§ **Work request**
Write out every entry exactly as it appears.

§ **Listed records**
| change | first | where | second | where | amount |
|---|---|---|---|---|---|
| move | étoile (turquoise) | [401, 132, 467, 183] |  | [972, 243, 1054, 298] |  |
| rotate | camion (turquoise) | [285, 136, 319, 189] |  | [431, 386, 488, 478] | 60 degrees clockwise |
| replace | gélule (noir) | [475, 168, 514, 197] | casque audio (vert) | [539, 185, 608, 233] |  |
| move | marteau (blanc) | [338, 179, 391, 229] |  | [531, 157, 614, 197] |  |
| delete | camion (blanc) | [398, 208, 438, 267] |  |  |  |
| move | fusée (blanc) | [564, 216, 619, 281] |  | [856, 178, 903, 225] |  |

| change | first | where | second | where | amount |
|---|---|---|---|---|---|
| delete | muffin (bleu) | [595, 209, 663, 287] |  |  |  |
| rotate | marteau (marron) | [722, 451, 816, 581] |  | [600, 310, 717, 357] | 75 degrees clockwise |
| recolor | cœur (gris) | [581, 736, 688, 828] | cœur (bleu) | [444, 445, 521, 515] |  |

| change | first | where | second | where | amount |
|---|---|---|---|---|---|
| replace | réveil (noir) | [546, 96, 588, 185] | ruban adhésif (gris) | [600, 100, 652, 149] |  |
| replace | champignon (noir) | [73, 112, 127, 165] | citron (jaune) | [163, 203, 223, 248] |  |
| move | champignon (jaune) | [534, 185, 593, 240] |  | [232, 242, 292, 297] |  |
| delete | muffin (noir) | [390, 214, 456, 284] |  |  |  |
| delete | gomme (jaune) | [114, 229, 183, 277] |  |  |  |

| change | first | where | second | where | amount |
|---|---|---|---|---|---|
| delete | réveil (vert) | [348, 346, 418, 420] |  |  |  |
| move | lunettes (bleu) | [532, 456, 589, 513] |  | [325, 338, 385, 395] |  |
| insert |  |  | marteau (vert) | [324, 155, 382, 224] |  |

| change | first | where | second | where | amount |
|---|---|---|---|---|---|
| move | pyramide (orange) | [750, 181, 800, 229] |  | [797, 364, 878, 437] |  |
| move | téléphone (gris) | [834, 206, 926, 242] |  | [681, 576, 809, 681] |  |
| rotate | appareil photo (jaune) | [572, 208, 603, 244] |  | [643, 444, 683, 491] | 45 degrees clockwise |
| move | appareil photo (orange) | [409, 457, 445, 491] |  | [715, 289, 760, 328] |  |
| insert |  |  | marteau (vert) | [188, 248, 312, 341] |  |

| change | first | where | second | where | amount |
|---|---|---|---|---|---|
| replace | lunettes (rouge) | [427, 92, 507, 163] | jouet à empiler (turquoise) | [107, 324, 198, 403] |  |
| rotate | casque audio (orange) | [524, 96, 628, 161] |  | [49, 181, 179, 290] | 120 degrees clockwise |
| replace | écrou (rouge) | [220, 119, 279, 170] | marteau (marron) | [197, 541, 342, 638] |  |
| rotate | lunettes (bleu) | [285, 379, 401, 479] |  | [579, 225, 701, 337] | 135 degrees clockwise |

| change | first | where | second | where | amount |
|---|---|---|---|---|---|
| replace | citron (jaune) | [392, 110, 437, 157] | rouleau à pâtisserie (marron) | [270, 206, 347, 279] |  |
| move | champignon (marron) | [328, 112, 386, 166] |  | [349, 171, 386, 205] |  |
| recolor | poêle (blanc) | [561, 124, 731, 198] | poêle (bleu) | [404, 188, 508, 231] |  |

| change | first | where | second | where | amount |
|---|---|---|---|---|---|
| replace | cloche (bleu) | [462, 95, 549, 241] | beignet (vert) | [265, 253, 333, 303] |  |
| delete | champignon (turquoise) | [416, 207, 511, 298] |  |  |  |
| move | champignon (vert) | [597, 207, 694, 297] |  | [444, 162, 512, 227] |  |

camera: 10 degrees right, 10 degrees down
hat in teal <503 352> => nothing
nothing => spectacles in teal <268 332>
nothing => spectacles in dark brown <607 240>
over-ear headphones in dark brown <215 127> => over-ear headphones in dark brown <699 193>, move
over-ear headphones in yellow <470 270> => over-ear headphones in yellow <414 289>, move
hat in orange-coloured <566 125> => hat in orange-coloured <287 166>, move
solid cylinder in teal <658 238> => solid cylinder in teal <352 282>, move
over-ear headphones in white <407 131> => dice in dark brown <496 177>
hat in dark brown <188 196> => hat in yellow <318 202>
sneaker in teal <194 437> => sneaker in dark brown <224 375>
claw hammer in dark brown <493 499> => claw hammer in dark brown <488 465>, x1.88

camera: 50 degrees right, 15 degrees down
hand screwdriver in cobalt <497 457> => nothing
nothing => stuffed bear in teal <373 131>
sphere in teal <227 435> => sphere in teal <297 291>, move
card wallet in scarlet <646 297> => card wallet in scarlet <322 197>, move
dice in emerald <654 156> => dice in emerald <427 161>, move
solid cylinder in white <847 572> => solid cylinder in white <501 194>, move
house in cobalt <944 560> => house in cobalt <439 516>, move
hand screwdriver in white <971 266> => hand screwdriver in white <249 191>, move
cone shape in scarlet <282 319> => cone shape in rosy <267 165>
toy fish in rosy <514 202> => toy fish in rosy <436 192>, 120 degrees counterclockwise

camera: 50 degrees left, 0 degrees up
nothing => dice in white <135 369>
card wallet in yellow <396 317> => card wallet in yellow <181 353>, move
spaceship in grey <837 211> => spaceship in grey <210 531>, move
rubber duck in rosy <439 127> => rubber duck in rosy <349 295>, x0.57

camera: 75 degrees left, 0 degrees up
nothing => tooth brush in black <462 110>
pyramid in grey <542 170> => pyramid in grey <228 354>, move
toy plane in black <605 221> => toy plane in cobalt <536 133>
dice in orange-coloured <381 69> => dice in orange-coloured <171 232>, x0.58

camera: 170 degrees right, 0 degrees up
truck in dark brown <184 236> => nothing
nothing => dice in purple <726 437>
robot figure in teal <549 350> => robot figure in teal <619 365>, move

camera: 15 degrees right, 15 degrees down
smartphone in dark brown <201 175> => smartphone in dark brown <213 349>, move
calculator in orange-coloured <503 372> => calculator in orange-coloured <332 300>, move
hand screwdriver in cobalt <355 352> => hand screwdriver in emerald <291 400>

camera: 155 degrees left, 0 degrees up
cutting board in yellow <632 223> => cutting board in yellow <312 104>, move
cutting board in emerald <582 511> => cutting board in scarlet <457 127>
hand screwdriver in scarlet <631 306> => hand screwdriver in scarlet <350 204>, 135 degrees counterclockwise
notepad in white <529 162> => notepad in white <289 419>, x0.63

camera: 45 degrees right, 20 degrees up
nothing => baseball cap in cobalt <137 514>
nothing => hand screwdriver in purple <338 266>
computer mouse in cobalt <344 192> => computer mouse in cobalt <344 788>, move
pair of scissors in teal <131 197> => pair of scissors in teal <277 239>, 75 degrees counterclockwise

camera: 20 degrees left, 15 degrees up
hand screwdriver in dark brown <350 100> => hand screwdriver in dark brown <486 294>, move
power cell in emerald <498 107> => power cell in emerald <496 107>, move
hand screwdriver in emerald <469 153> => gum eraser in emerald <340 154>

§ **Finished task**
| change | first | where | second | where | amount |
|---|---|---|---|---|---|
| move | étoile (turquoise) | [401, 132, 467, 183] |  | [972, 243, 1054, 298] |  |
| rotate | camion (turquoise) | [285, 136, 319, 189] |  | [431, 386, 488, 478] | 60 degrees clockwise |
| replace | gélule (noir) | [475, 168, 514, 197] | casque audio (vert) | [539, 185, 608, 233] |  |
| move | marteau (blanc) | [338, 179, 391, 229] |  | [531, 157, 614, 197] |  |
| delete | camion (blanc) | [398, 208, 438, 267] |  |  |  |
| move | fusée (blanc) | [564, 216, 619, 281] |  | [856, 178, 903, 225] |  |

| change | first | where | second | where | amount |
|---|---|---|---|---|---|
| delete | muffin (bleu) | [595, 209, 663, 287] |  |  |  |
| rotate | marteau (marron) | [722, 451, 816, 581] |  | [600, 310, 717, 357] | 75 degrees clockwise |
| recolor | cœur (gris) | [581, 736, 688, 828] | cœur (bleu) | [444, 445, 521, 515] |  |

| change | first | where | second | where | amount |
|---|---|---|---|---|---|
| replace | réveil (noir) | [546, 96, 588, 185] | ruban adhésif (gris) | [600, 100, 652, 149] |  |
| replace | champignon (noir) | [73, 112, 127, 165] | citron (jaune) | [163, 203, 223, 248] |  |
| move | champignon (jaune) | [534, 185, 593, 240] |  | [232, 242, 292, 297] |  |
| delete | muffin (noir) | [390, 214, 456, 284] |  |  |  |
| delete | gomme (jaune) | [114, 229, 183, 277] |  |  |  |

| change | first | where | second | where | amount |
|---|---|---|---|---|---|
| delete | réveil (vert) | [348, 346, 418, 420] |  |  |  |
| move | lunettes (bleu) | [532, 456, 589, 513] |  | [325, 338, 385, 395] |  |
| insert |  |  | marteau (vert) | [324, 155, 382, 224] |  |

| change | first | where | second | where | amount |
|---|---|---|---|---|---|
| move | pyramide (orange) | [750, 181, 800, 229] |  | [797, 364, 878, 437] |  |
| move | téléphone (gris) | [834, 206, 926, 242] |  | [681, 576, 809, 681] |  |
| rotate | appareil photo (jaune) | [572, 208, 603, 244] |  | [643, 444, 683, 491] | 45 degrees clockwise |
| move | appareil photo (orange) | [409, 457, 445, 491] |  | [715, 289, 760, 328] |  |
| insert |  |  | marteau (vert) | [188, 248, 312, 341] |  |

| change | first | where | second | where | amount |
|---|---|---|---|---|---|
| replace | lunettes (rouge) | [427, 92, 507, 163] | jouet à empiler (turquoise) | [107, 324, 198, 403] |  |
| rotate | casque audio (orange) | [524, 96, 628, 161] |  | [49, 181, 179, 290] | 120 degrees clockwise |
| replace | écrou (rouge) | [220, 119, 279, 170] | marteau (marron) | [197, 541, 342, 638] |  |
| rotate | lunettes (bleu) | [285, 379, 401, 479] |  | [579, 225, 701, 337] | 135 degrees clockwise |

| change | first | where | second | where | amount |
|---|---|---|---|---|---|
| replace | citron (jaune) | [392, 110, 437, 157] | rouleau à pâtisserie (marron) | [270, 206, 347, 279] |  |
| move | champignon (marron) | [328, 112, 386, 166] |  | [349, 171, 386, 205] |  |
| recolor | poêle (blanc) | [561, 124, 731, 198] | poêle (bleu) | [404, 188, 508, 231] |  |

| change | first | where | second | where | amount |
|---|---|---|---|---|---|
| replace | cloche (bleu) | [462, 95, 549, 241] | beignet (vert) | [265, 253, 333, 303] |  |
| delete | champignon (turquoise) | [416, 207, 511, 298] |  |  |  |
| move | champignon (vert) | [597, 207, 694, 297] |  | [444, 162, 512, 227] |  |

camera: 10 degrees right, 10 degrees down
hat in teal <503 352> => nothing
nothing => spectacles in teal <268 332>
nothing => spectacles in dark brown <607 240>
over-ear headphones in dark brown <215 127> => over-ear headphones in dark brown <699 193>, move
over-ear headphones in yellow <470 270> => over-ear headphones in yellow <414 289>, move
hat in orange-coloured <566 125> => hat in orange-coloured <287 166>, move
solid cylinder in teal <658 238> => solid cylinder in teal <352 282>, move
over-ear headphones in white <407 131> => dice in dark brown <496 177>
hat in dark brown <188 196> => hat in yellow <318 202>
sneaker in teal <194 437> => sneaker in dark brown <224 375>
claw hammer in dark brown <493 499> => claw hammer in dark brown <488 465>, x1.88

camera: 50 degrees right, 15 degrees down
hand screwdriver in cobalt <497 457> => nothing
nothing => stuffed bear in teal <373 131>
sphere in teal <227 435> => sphere in teal <297 291>, move
card wallet in scarlet <646 297> => card wallet in scarlet <322 197>, move
dice in emerald <654 156> => dice in emerald <427 161>, move
solid cylinder in white <847 572> => solid cylinder in white <501 194>, move
house in cobalt <944 560> => house in cobalt <439 516>, move
hand screwdriver in white <971 266> => hand screwdriver in white <249 191>, move
cone shape in scarlet <282 319> => cone shape in rosy <267 165>
toy fish in rosy <514 202> => toy fish in rosy <436 192>, 120 degrees counterclockwise

camera: 50 degrees left, 0 degrees up
nothing => dice in white <135 369>
card wallet in yellow <396 317> => card wallet in yellow <181 353>, move
spaceship in grey <837 211> => spaceship in grey <210 531>, move
rubber duck in rosy <439 127> => rubber duck in rosy <349 295>, x0.57

camera: 75 degrees left, 0 degrees up
nothing => tooth brush in black <462 110>
pyramid in grey <542 170> => pyramid in grey <228 354>, move
toy plane in black <605 221> => toy plane in cobalt <536 133>
dice in orange-coloured <381 69> => dice in orange-coloured <171 232>, x0.58

camera: 170 degrees right, 0 degrees up
truck in dark brown <184 236> => nothing
nothing => dice in purple <726 437>
robot figure in teal <549 350> => robot figure in teal <619 365>, move

camera: 15 degrees right, 15 degrees down
smartphone in dark brown <201 175> => smartphone in dark brown <213 349>, move
calculator in orange-coloured <503 372> => calculator in orange-coloured <332 300>, move
hand screwdriver in cobalt <355 352> => hand screwdriver in emerald <291 400>

camera: 155 degrees left, 0 degrees up
cutting board in yellow <632 223> => cutting board in yellow <312 104>, move
cutting board in emerald <582 511> => cutting board in scarlet <457 127>
hand screwdriver in scarlet <631 306> => hand screwdriver in scarlet <350 204>, 135 degrees counterclockwise
notepad in white <529 162> => notepad in white <289 419>, x0.63

camera: 45 degrees right, 20 degrees up
nothing => baseball cap in cobalt <137 514>
nothing => hand screwdriver in purple <338 266>
computer mouse in cobalt <344 192> => computer mouse in cobalt <344 788>, move
pair of scissors in teal <131 197> => pair of scissors in teal <277 239>, 75 degrees counterclockwise

camera: 20 degrees left, 15 degrees up
hand screwdriver in dark brown <350 100> => hand screwdriver in dark brown <486 294>, move
power cell in emerald <498 107> => power cell in emerald <496 107>, move
hand screwdriver in emerald <469 153> => gum eraser in emerald <340 154>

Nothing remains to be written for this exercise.